• _Problem description_
Every line of the material must be restated exactly, though not its pictures.

• _Dataset entries_
####################

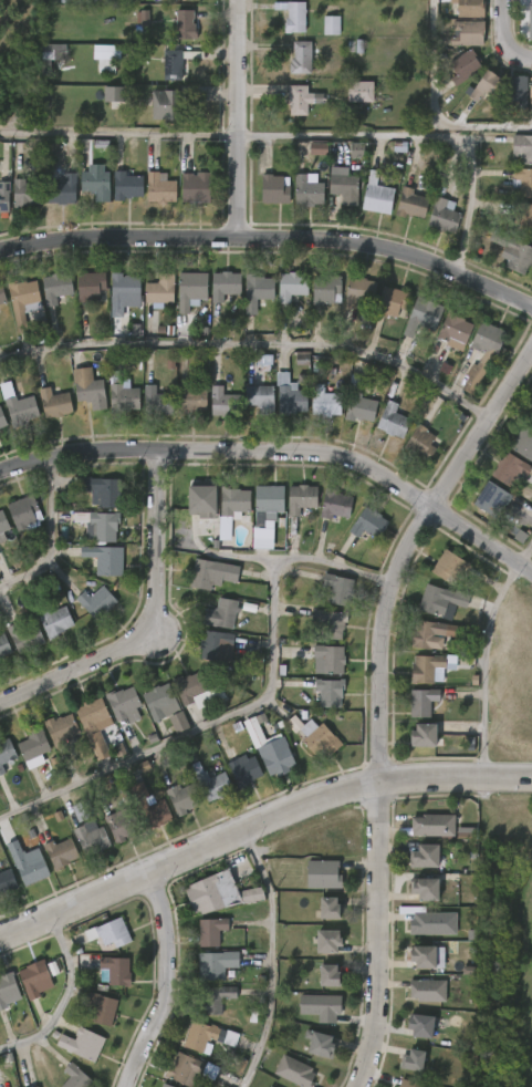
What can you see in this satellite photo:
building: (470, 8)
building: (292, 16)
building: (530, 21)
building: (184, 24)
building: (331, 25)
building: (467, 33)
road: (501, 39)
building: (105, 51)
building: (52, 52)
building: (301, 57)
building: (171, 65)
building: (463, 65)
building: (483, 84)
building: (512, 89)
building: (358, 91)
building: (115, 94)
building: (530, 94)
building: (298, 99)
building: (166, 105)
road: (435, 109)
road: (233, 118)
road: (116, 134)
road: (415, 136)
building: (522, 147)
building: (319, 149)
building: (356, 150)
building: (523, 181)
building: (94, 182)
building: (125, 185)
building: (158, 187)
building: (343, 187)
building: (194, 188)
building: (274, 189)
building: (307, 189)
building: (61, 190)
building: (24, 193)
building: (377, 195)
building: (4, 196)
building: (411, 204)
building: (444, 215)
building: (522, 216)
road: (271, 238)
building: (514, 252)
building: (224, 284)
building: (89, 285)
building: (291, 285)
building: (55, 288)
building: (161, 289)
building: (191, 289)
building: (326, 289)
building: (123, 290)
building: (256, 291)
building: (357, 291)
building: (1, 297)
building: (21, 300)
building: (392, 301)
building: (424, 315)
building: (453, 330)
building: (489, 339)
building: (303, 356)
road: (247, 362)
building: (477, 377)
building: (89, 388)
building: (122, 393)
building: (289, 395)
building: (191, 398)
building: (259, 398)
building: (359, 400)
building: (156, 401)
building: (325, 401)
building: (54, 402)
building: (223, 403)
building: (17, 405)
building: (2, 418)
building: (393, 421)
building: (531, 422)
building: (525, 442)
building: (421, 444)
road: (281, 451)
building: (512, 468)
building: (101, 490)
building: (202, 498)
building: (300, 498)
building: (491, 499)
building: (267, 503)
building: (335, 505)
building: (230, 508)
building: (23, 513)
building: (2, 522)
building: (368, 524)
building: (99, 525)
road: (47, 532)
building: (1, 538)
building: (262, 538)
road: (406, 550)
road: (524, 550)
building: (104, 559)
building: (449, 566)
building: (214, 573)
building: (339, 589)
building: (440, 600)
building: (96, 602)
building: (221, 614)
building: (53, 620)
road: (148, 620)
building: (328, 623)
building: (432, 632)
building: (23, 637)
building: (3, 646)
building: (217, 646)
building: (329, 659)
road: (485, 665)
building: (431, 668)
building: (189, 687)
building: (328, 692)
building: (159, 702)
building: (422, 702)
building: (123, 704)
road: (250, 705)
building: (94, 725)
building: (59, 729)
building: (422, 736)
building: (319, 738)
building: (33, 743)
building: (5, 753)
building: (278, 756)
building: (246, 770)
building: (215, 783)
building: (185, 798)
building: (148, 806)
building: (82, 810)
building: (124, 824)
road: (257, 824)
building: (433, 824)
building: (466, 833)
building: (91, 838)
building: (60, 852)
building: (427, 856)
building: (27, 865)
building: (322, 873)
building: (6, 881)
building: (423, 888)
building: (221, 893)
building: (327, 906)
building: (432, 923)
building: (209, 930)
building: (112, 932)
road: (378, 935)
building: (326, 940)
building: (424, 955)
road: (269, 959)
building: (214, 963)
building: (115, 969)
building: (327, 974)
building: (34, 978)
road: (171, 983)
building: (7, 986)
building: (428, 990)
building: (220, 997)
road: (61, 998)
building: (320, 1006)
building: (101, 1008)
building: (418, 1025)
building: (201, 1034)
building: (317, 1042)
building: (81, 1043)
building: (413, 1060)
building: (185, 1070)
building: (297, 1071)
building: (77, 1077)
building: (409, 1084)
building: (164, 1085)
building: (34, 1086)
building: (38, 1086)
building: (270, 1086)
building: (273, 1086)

####################

• _Finished exercise_
What can you see in this satellite photo:
building: (470, 8)
building: (292, 16)
building: (530, 21)
building: (184, 24)
building: (331, 25)
building: (467, 33)
road: (501, 39)
building: (105, 51)
building: (52, 52)
building: (301, 57)
building: (171, 65)
building: (463, 65)
building: (483, 84)
building: (512, 89)
building: (358, 91)
building: (115, 94)
building: (530, 94)
building: (298, 99)
building: (166, 105)
road: (435, 109)
road: (233, 118)
road: (116, 134)
road: (415, 136)
building: (522, 147)
building: (319, 149)
building: (356, 150)
building: (523, 181)
building: (94, 182)
building: (125, 185)
building: (158, 187)
building: (343, 187)
building: (194, 188)
building: (274, 189)
building: (307, 189)
building: (61, 190)
building: (24, 193)
building: (377, 195)
building: (4, 196)
building: (411, 204)
building: (444, 215)
building: (522, 216)
road: (271, 238)
building: (514, 252)
building: (224, 284)
building: (89, 285)
building: (291, 285)
building: (55, 288)
building: (161, 289)
building: (191, 289)
building: (326, 289)
building: (123, 290)
building: (256, 291)
building: (357, 291)
building: (1, 297)
building: (21, 300)
building: (392, 301)
building: (424, 315)
building: (453, 330)
building: (489, 339)
building: (303, 356)
road: (247, 362)
building: (477, 377)
building: (89, 388)
building: (122, 393)
building: (289, 395)
building: (191, 398)
building: (259, 398)
building: (359, 400)
building: (156, 401)
building: (325, 401)
building: (54, 402)
building: (223, 403)
building: (17, 405)
building: (2, 418)
building: (393, 421)
building: (531, 422)
building: (525, 442)
building: (421, 444)
road: (281, 451)
building: (512, 468)
building: (101, 490)
building: (202, 498)
building: (300, 498)
building: (491, 499)
building: (267, 503)
building: (335, 505)
building: (230, 508)
building: (23, 513)
building: (2, 522)
building: (368, 524)
building: (99, 525)
road: (47, 532)
building: (1, 538)
building: (262, 538)
road: (406, 550)
road: (524, 550)
building: (104, 559)
building: (449, 566)
building: (214, 573)
building: (339, 589)
building: (440, 600)
building: (96, 602)
building: (221, 614)
building: (53, 620)
road: (148, 620)
building: (328, 623)
building: (432, 632)
building: (23, 637)
building: (3, 646)
building: (217, 646)
building: (329, 659)
road: (485, 665)
building: (431, 668)
building: (189, 687)
building: (328, 692)
building: (159, 702)
building: (422, 702)
building: (123, 704)
road: (250, 705)
building: (94, 725)
building: (59, 729)
building: (422, 736)
building: (319, 738)
building: (33, 743)
building: (5, 753)
building: (278, 756)
building: (246, 770)
building: (215, 783)
building: (185, 798)
building: (148, 806)
building: (82, 810)
building: (124, 824)
road: (257, 824)
building: (433, 824)
building: (466, 833)
building: (91, 838)
building: (60, 852)
building: (427, 856)
building: (27, 865)
building: (322, 873)
building: (6, 881)
building: (423, 888)
building: (221, 893)
building: (327, 906)
building: (432, 923)
building: (209, 930)
building: (112, 932)
road: (378, 935)
building: (326, 940)
building: (424, 955)
road: (269, 959)
building: (214, 963)
building: (115, 969)
building: (327, 974)
building: (34, 978)
road: (171, 983)
building: (7, 986)
building: (428, 990)
building: (220, 997)
road: (61, 998)
building: (320, 1006)
building: (101, 1008)
building: (418, 1025)
building: (201, 1034)
building: (317, 1042)
building: (81, 1043)
building: (413, 1060)
building: (185, 1070)
building: (297, 1071)
building: (77, 1077)
building: (409, 1084)
building: (164, 1085)
building: (34, 1086)
building: (38, 1086)
building: (270, 1086)
building: (273, 1086)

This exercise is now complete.